Output verbatim the lines beginning at the one that contains "F3: 100mA (NET3, NET23) -> none" and ending at the last line of the material, inclusive of both.

→ **Material provided**:
********

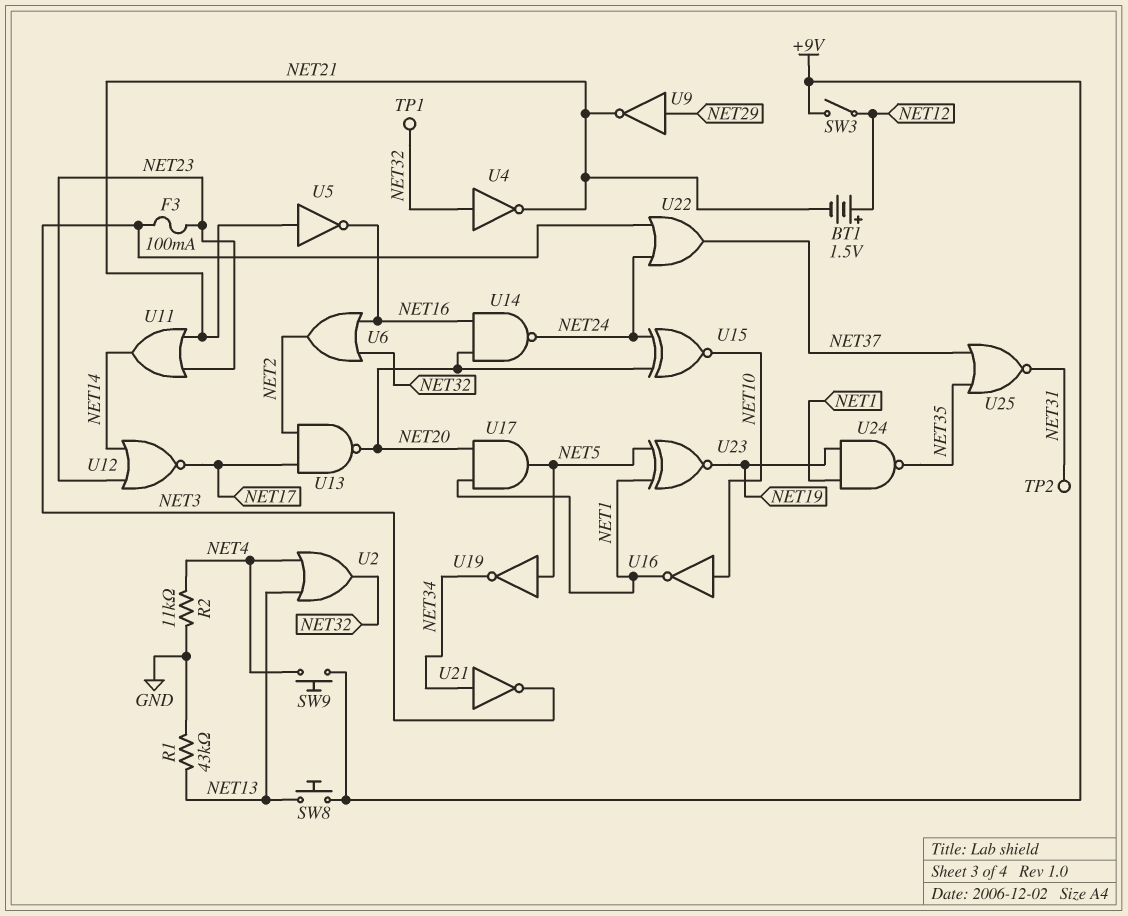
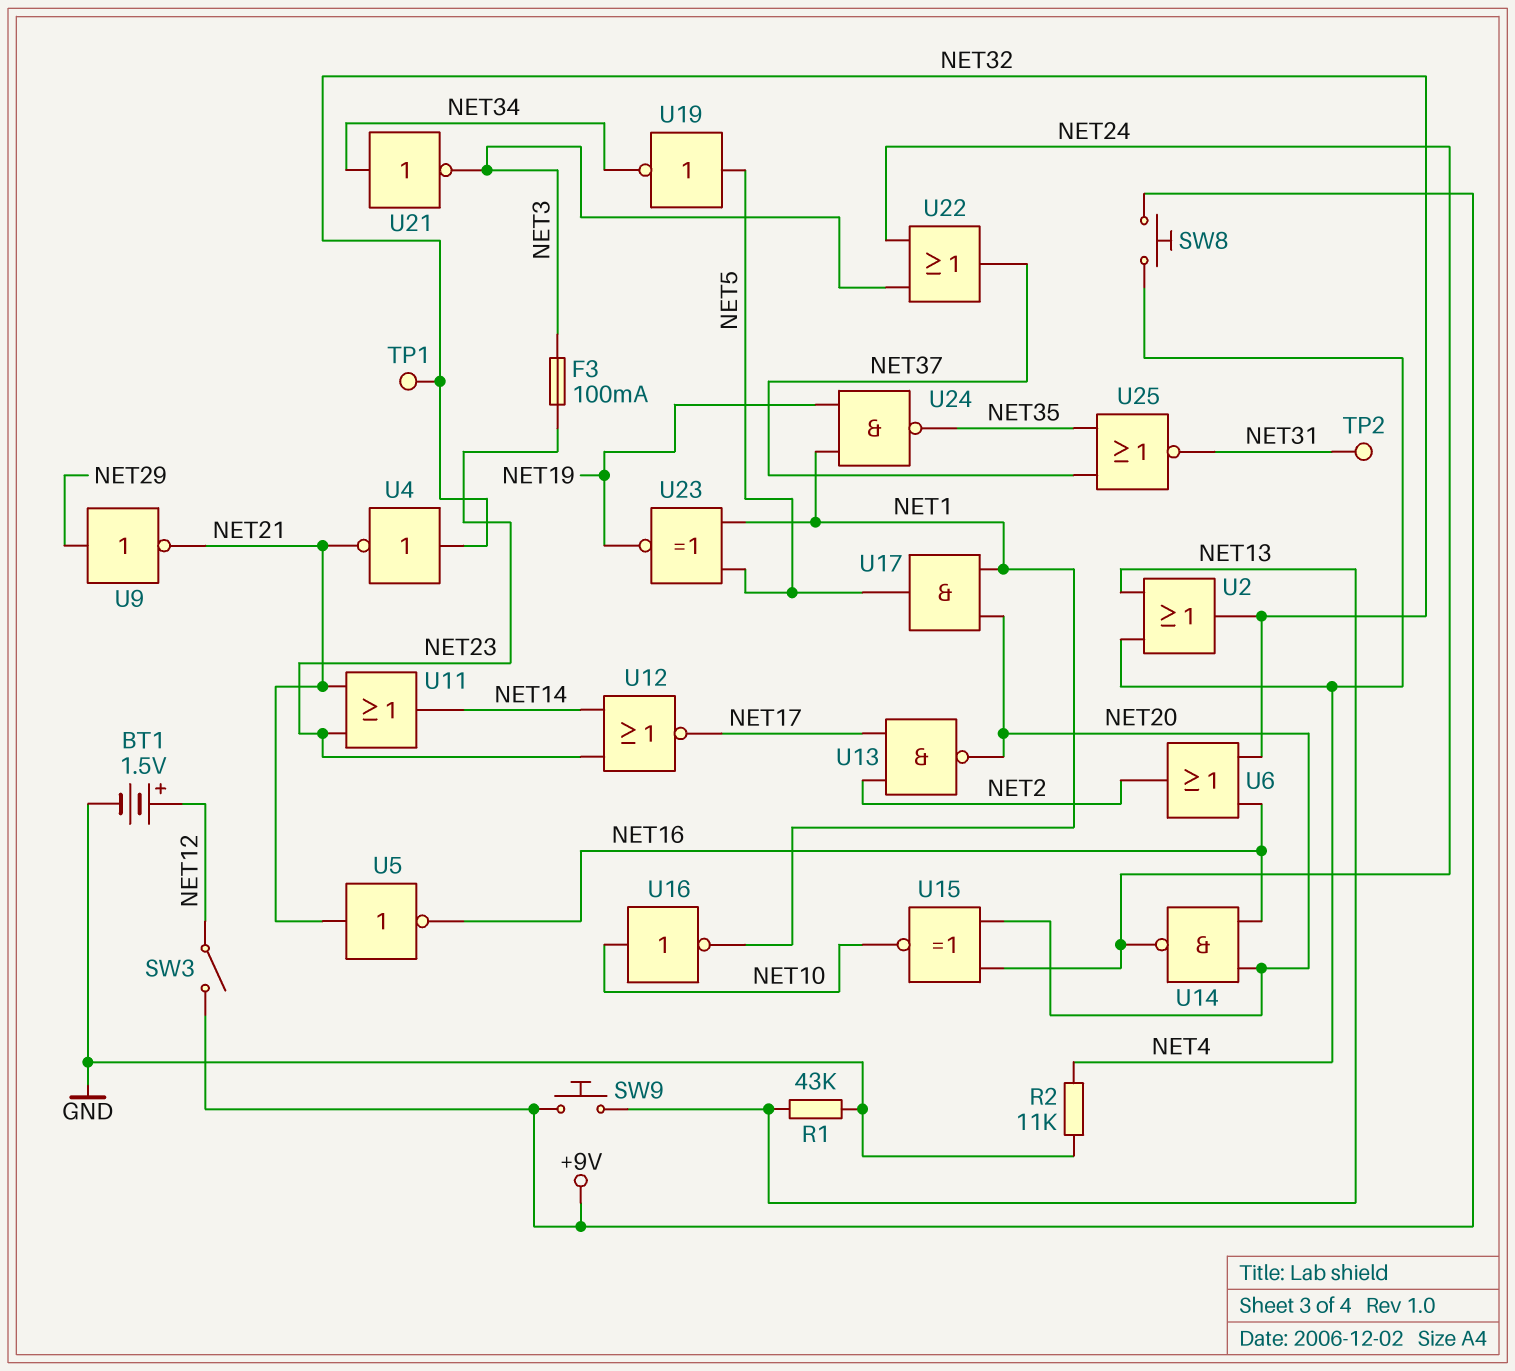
BT1: 1.5V (plus NET12, minus NET21) -> 1.5V (plus NET12, minus GND)
SW8: button (+9V, NET13) -> button (+9V, NET4)
SW9: button (+9V, NET4) -> button (+9V, NET13)

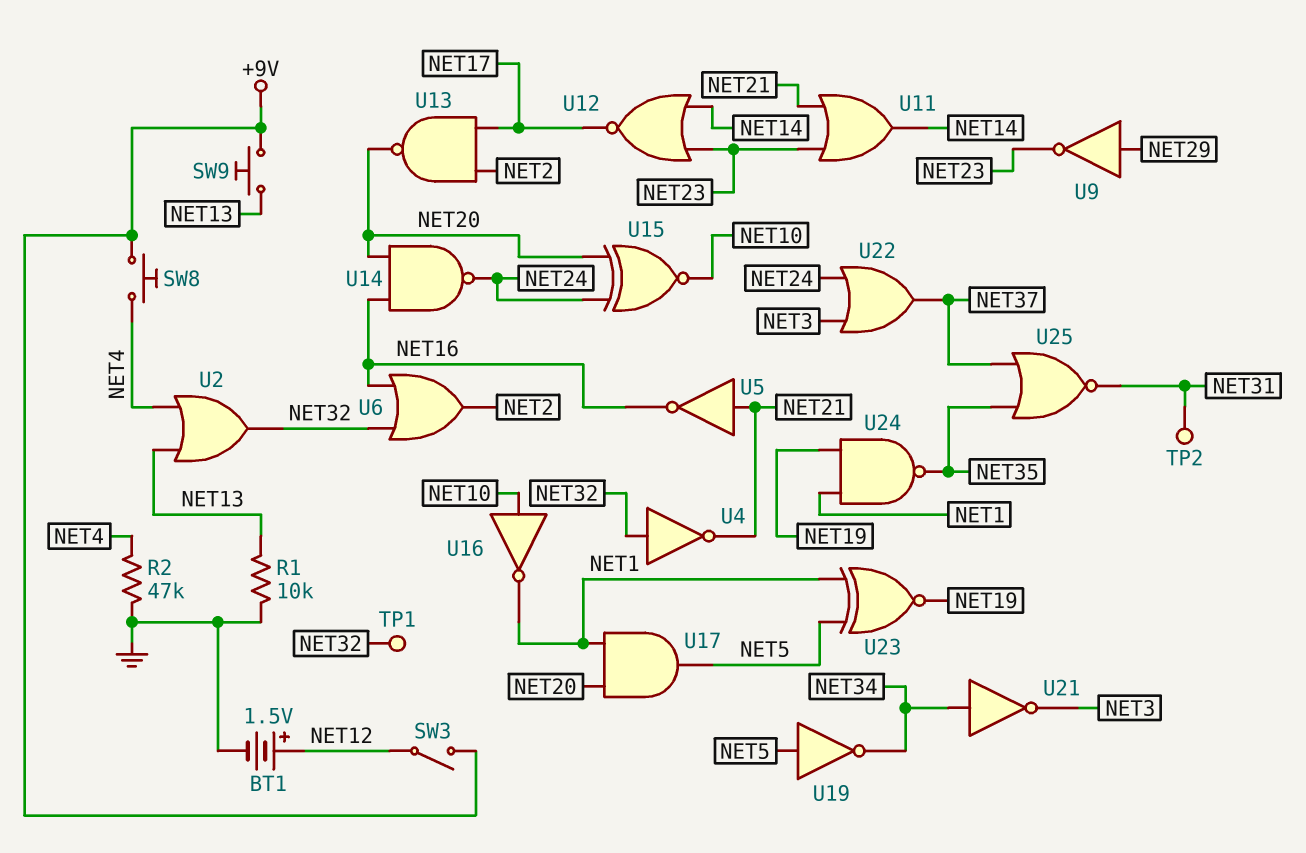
F3: 100mA (NET3, NET23) -> none
R1: 43k (GND, NET13) -> 10k (GND, NET13)
R2: 11k (GND, NET4) -> 47k (GND, NET4)
U9: NOT (in NET29, out NET21) -> NOT (in NET29, out NET23)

********

→ **Answer to this problem**:
F3: 100mA (NET3, NET23) -> none
R1: 43k (GND, NET13) -> 10k (GND, NET13)
R2: 11k (GND, NET4) -> 47k (GND, NET4)
U9: NOT (in NET29, out NET21) -> NOT (in NET29, out NET23)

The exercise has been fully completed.